__WHAT TO DO__. Rewrite every line of the listing below as a JSON list of strings, one string per line, with blank lines left out. Omit the picture lines.

**** DATASET RECORDS ****

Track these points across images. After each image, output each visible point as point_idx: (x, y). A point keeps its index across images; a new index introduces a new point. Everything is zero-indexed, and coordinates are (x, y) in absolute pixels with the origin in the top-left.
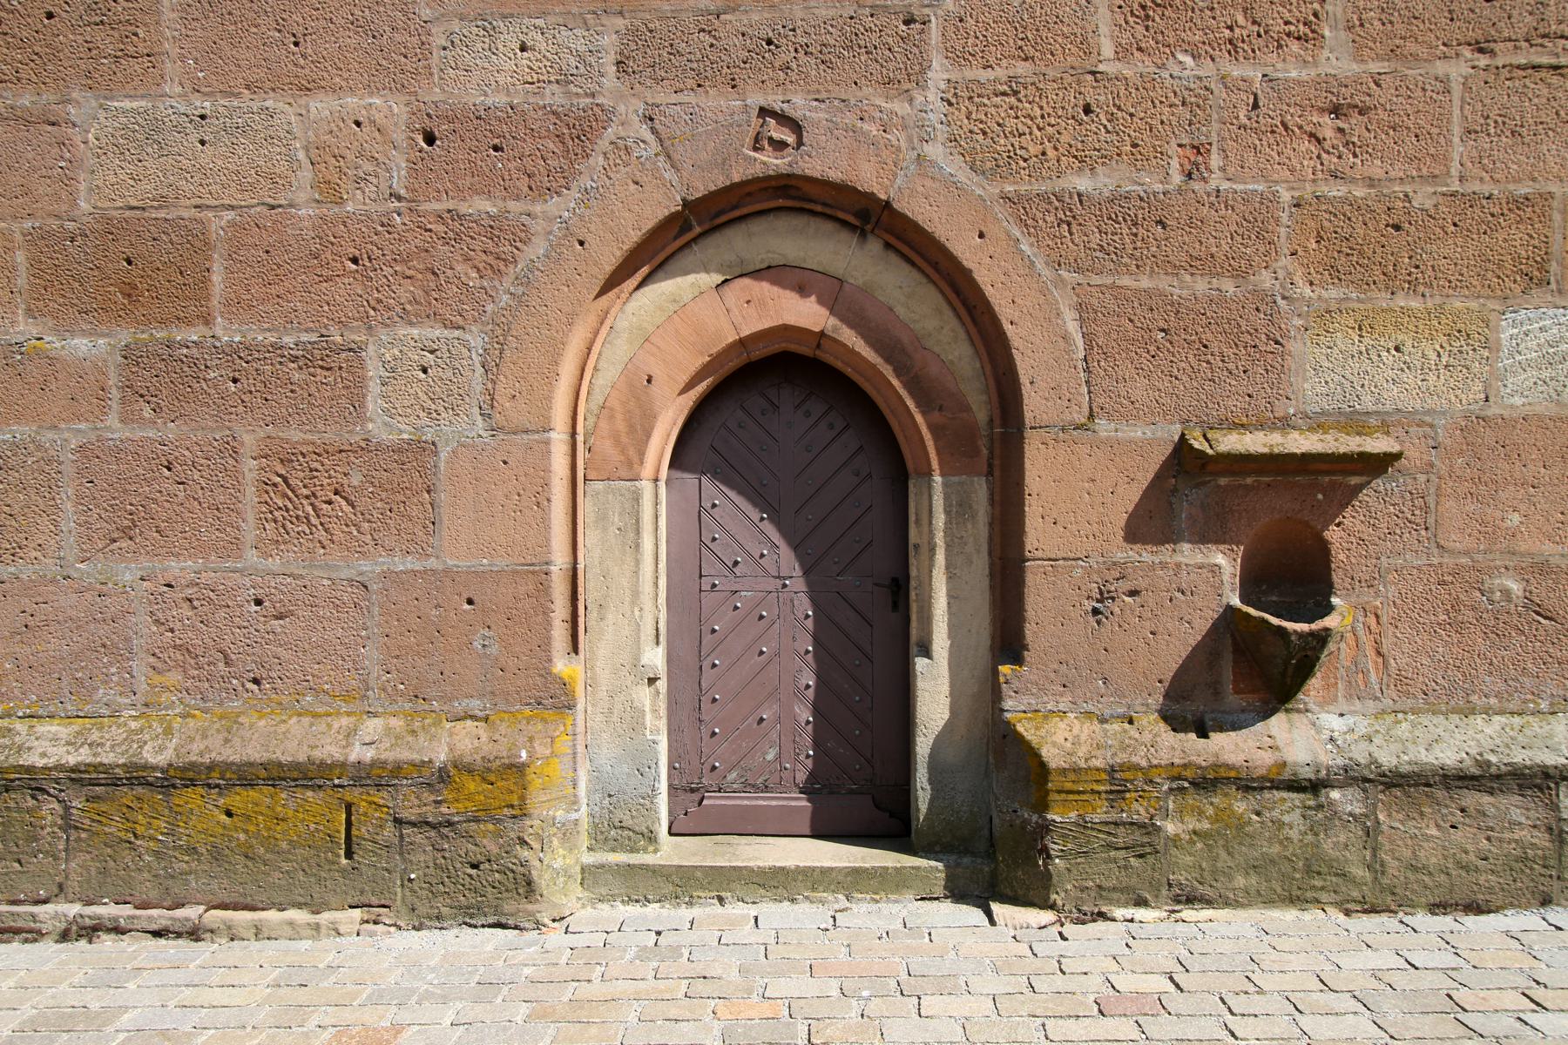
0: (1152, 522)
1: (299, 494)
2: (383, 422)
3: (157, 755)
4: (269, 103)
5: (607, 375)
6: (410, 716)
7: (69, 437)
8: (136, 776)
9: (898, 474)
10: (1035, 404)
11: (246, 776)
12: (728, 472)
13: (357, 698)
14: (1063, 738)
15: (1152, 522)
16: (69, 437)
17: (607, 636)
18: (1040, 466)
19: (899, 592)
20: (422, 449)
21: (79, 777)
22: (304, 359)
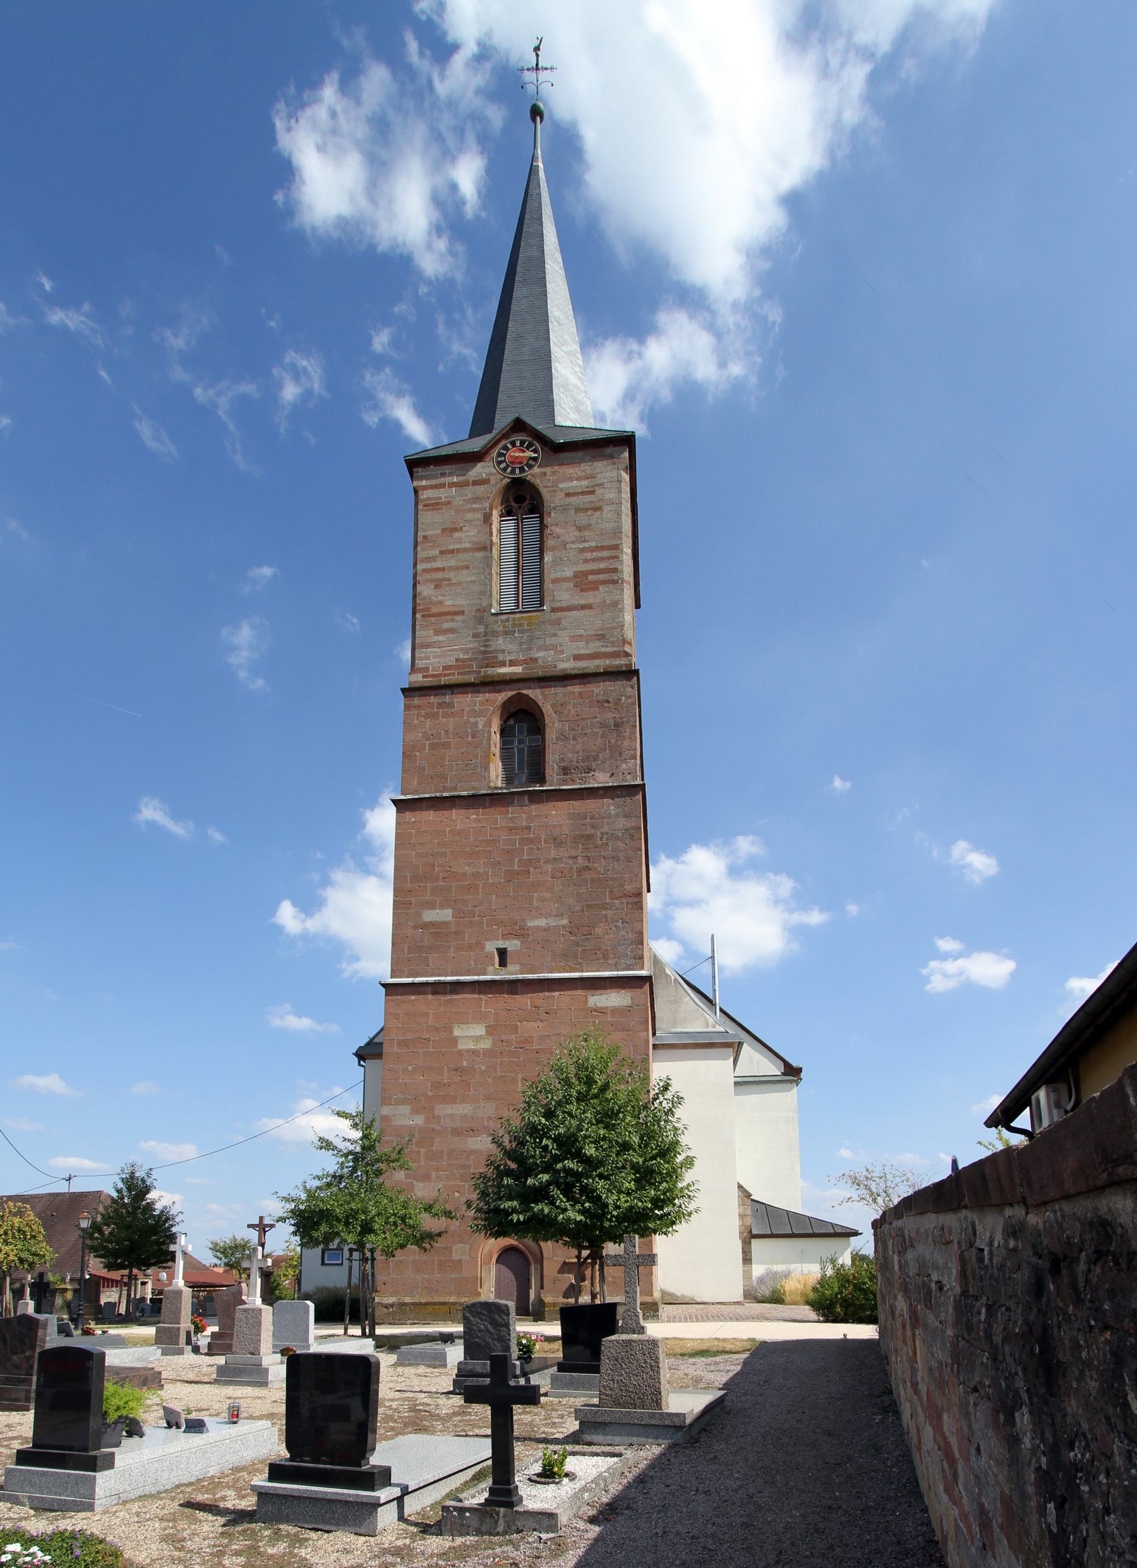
0: (561, 1271)
1: (442, 1266)
2: (455, 1257)
3: (423, 1301)
4: (640, 1204)
5: (486, 1250)
6: (1013, 1226)
7: (411, 1258)
8: (421, 1304)
9: (529, 1264)
10: (545, 1255)
11: (435, 1304)
12: (504, 1264)
13: (450, 1294)
14: (548, 1299)
15: (561, 1271)
16: (411, 1258)
17: (485, 1287)
18: (545, 1262)
19: (529, 1281)
20: (460, 1261)
21: (412, 1304)
22: (444, 1248)
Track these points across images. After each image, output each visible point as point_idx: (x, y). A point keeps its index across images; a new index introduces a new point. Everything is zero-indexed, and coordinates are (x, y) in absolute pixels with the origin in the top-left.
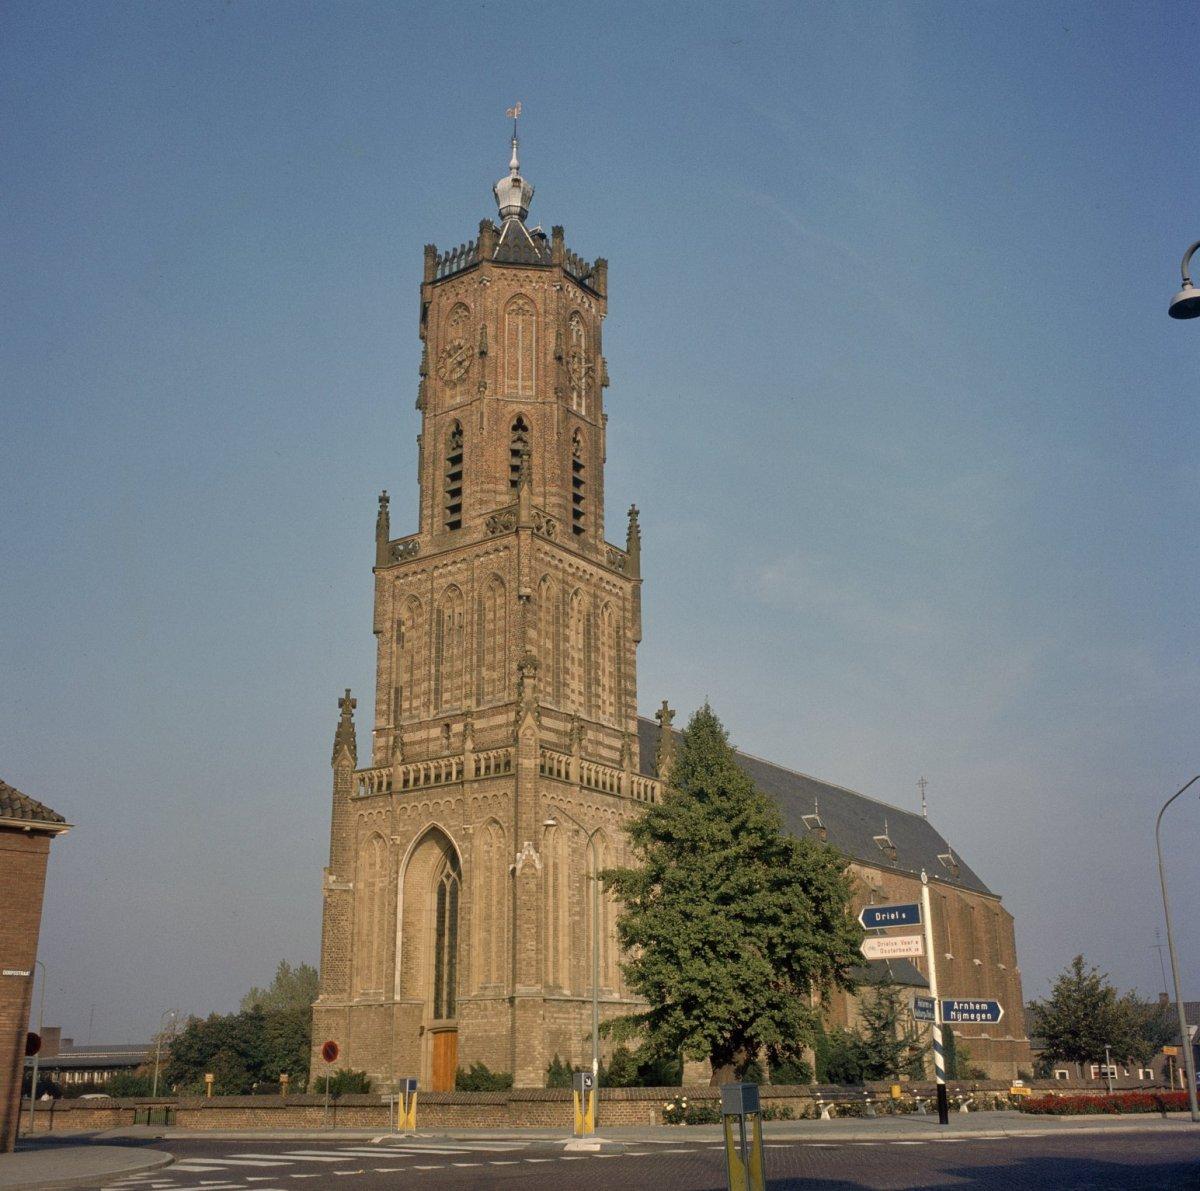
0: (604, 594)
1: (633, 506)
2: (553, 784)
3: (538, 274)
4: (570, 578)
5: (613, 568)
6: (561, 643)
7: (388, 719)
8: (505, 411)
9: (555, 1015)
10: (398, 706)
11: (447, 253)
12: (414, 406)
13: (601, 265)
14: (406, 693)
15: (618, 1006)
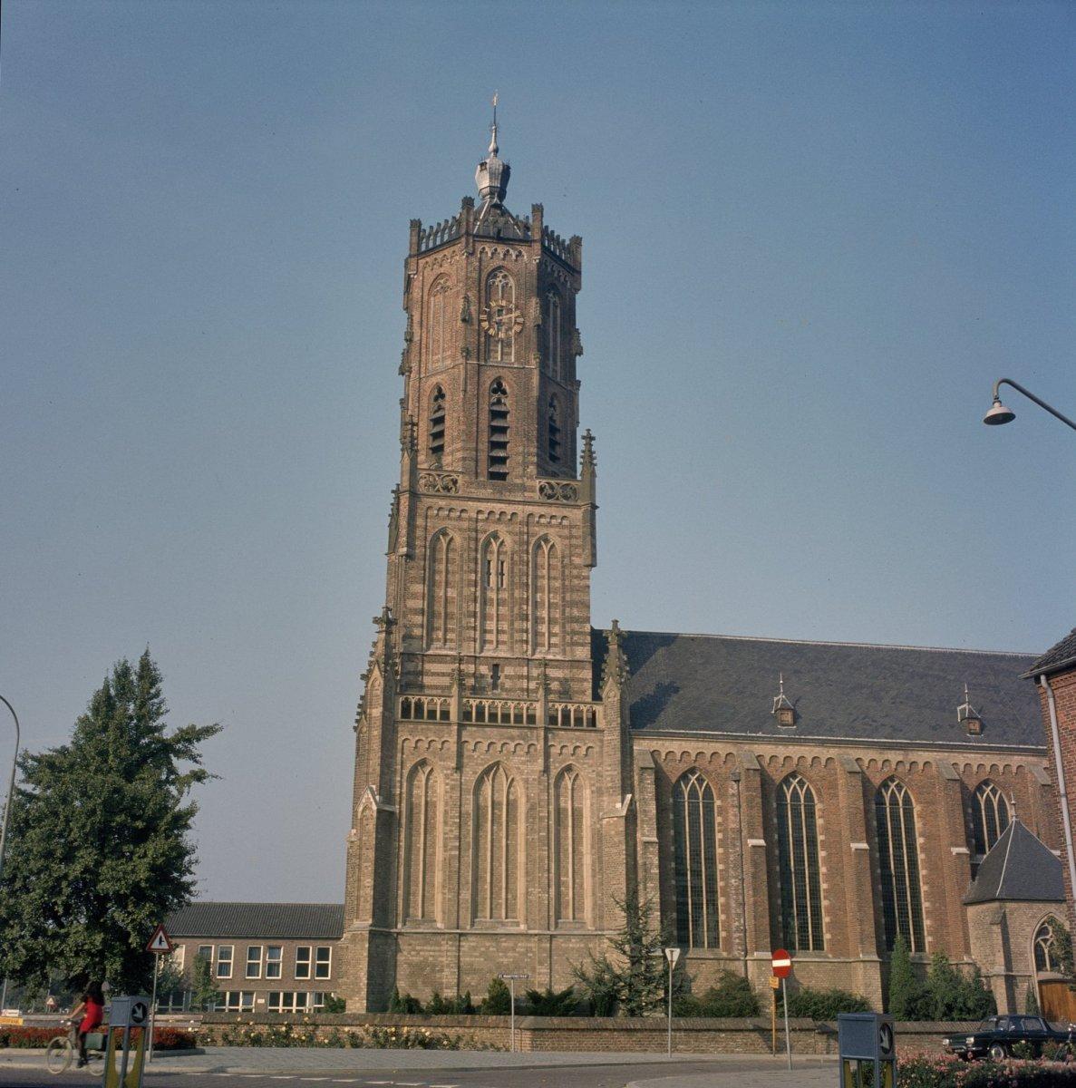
2: (420, 727)
9: (418, 948)
11: (431, 227)
15: (522, 938)
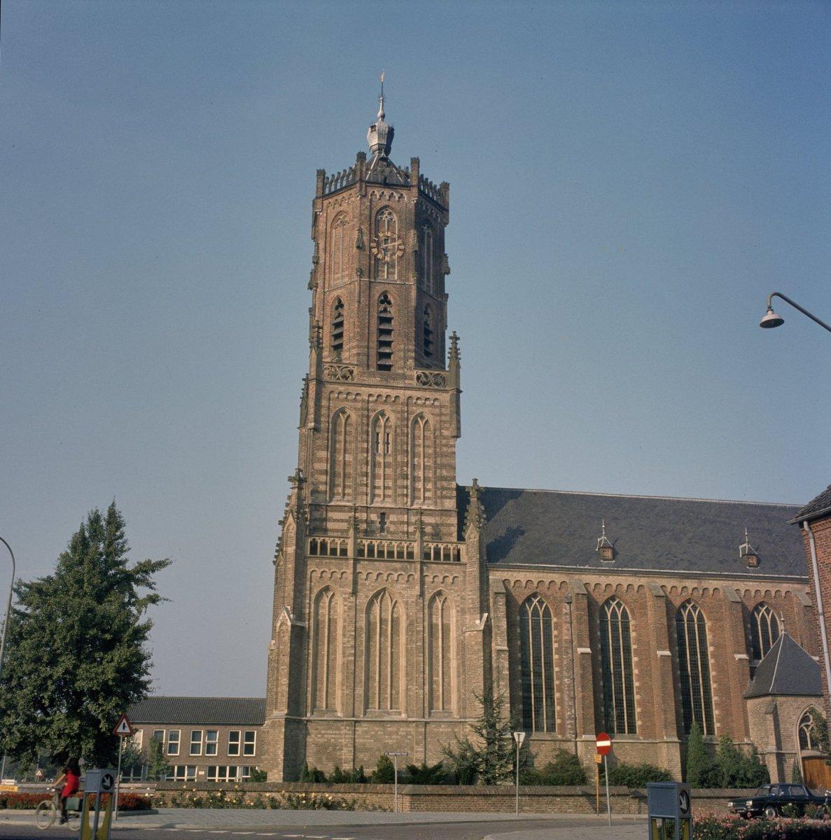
1: (455, 332)
2: (324, 561)
3: (349, 192)
9: (323, 732)
11: (333, 176)
15: (403, 724)
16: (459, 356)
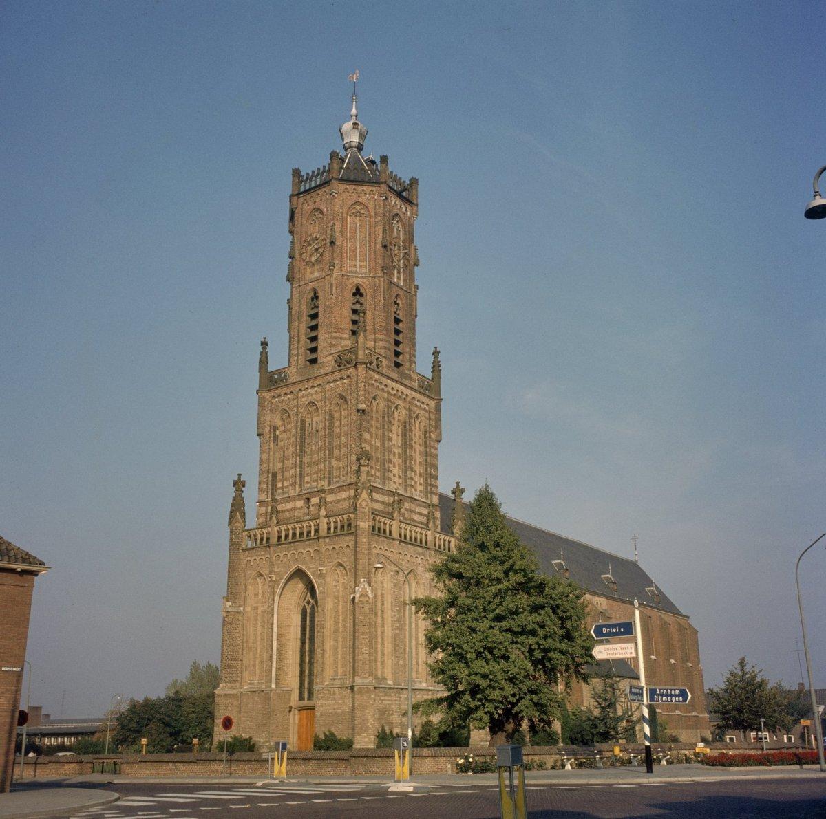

****

__CORRECT RESULT__.
[
  "Track these points across images. After each image, output each visible point as point_idx: (x, y). A point keeps its index across images; a new index introduces a new point. Everything is zero-indexed, and coordinates are (x, y) in absolute pixels with the origin in the top-left.",
  "0: (1152, 522)",
  "1: (299, 494)",
  "2: (383, 422)",
  "3: (157, 755)",
  "4: (269, 103)",
  "5: (607, 375)",
  "6: (410, 716)",
  "7: (69, 437)",
  "8: (136, 776)",
  "9: (898, 474)",
  "10: (1035, 404)",
  "11: (246, 776)",
  "12: (728, 472)",
  "13: (357, 698)",
  "14: (1063, 738)",
  "15: (1152, 522)",
  "16: (69, 437)",
  "17: (607, 636)",
  "18: (1040, 466)",
  "19: (899, 592)",
  "20: (422, 449)",
  "21: (79, 777)",
  "22: (304, 359)",
  "0: (561, 1271)",
  "1: (442, 1266)",
  "2: (455, 1257)",
  "3: (423, 1301)",
  "4: (640, 1204)",
  "5: (486, 1250)",
  "6: (1013, 1226)",
  "7: (411, 1258)",
  "8: (421, 1304)",
  "9: (529, 1264)",
  "10: (545, 1255)",
  "11: (435, 1304)",
  "12: (504, 1264)",
  "13: (450, 1294)",
  "14: (548, 1299)",
  "15: (561, 1271)",
  "16: (411, 1258)",
  "17: (485, 1287)",
  "18: (545, 1262)",
  "19: (529, 1281)",
  "20: (460, 1261)",
  "21: (412, 1304)",
  "22: (444, 1248)",
  "Track these points across images. After each image, output each visible point as point_idx: (x, y). A point keeps its index across images; a new index introduces a new point. Everything is zero-indexed, and coordinates are (x, y) in absolute pixels with the origin in the top-left.",
  "0: (604, 594)",
  "1: (633, 506)",
  "2: (553, 784)",
  "3: (538, 274)",
  "4: (570, 578)",
  "5: (613, 568)",
  "6: (561, 643)",
  "7: (388, 719)",
  "8: (505, 411)",
  "9: (555, 1015)",
  "10: (398, 706)",
  "11: (447, 253)",
  "12: (414, 406)",
  "13: (601, 265)",
  "14: (406, 693)",
  "15: (618, 1006)",
  "2: (420, 727)",
  "9: (418, 948)",
  "11: (431, 227)",
  "15: (522, 938)",
  "1: (455, 332)",
  "2: (324, 561)",
  "3: (349, 192)",
  "9: (323, 732)",
  "11: (333, 176)",
  "15: (403, 724)",
  "16: (459, 356)"
]